> What to work on:
With the line containing "U2 pin VCC: 5V -> 0V" as the starting point, output every line of the data below through its final line, character for character.

▼▼▼

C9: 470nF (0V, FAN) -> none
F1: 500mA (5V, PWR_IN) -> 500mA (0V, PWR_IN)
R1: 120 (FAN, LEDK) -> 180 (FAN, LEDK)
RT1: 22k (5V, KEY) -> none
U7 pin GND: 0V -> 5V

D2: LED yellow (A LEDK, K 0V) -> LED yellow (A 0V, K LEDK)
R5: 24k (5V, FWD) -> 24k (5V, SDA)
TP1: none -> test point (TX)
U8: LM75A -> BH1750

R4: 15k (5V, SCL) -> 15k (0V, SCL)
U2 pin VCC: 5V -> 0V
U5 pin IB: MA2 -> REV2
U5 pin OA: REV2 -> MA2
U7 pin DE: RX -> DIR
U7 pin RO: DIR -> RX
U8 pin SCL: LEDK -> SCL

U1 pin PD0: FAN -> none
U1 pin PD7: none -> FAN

▲▲▲

> Task solution:
U2 pin VCC: 5V -> 0V
U5 pin IB: MA2 -> REV2
U5 pin OA: REV2 -> MA2
U7 pin DE: RX -> DIR
U7 pin RO: DIR -> RX
U8 pin SCL: LEDK -> SCL

U1 pin PD0: FAN -> none
U1 pin PD7: none -> FAN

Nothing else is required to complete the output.